▶ [YOUR GOAL]:
Scan the listing for the word "brown" and report every line that contains it.

[[ ENTRIES SHOWN, beginning ]]

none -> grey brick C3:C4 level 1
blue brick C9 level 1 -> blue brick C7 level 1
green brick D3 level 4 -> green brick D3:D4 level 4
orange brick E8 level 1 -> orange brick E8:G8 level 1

[[ ENTRIES SHOWN, end ]]
[[ ENTRIES SHOWN, beginning ]]

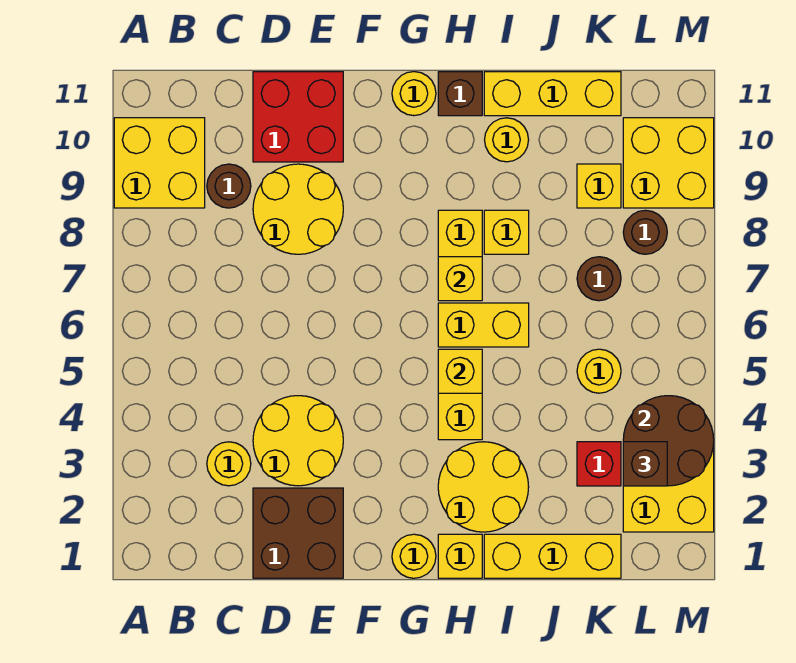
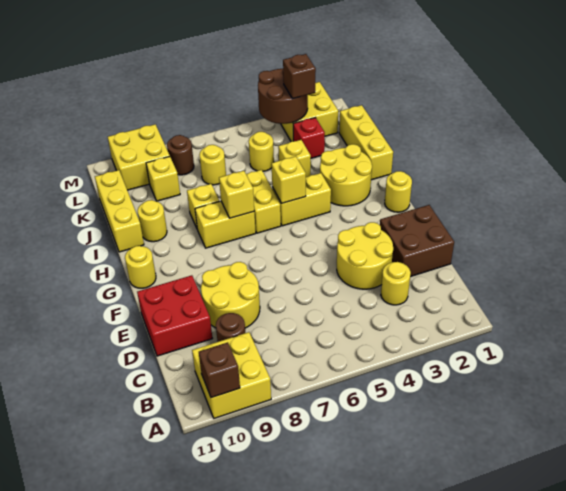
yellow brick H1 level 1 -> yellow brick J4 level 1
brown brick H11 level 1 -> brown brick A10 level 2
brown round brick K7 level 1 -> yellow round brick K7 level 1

[[ ENTRIES SHOWN, end ]]

▶ [SOLVED PROBLEM]:
brown brick H11 level 1 -> brown brick A10 level 2
brown round brick K7 level 1 -> yellow round brick K7 level 1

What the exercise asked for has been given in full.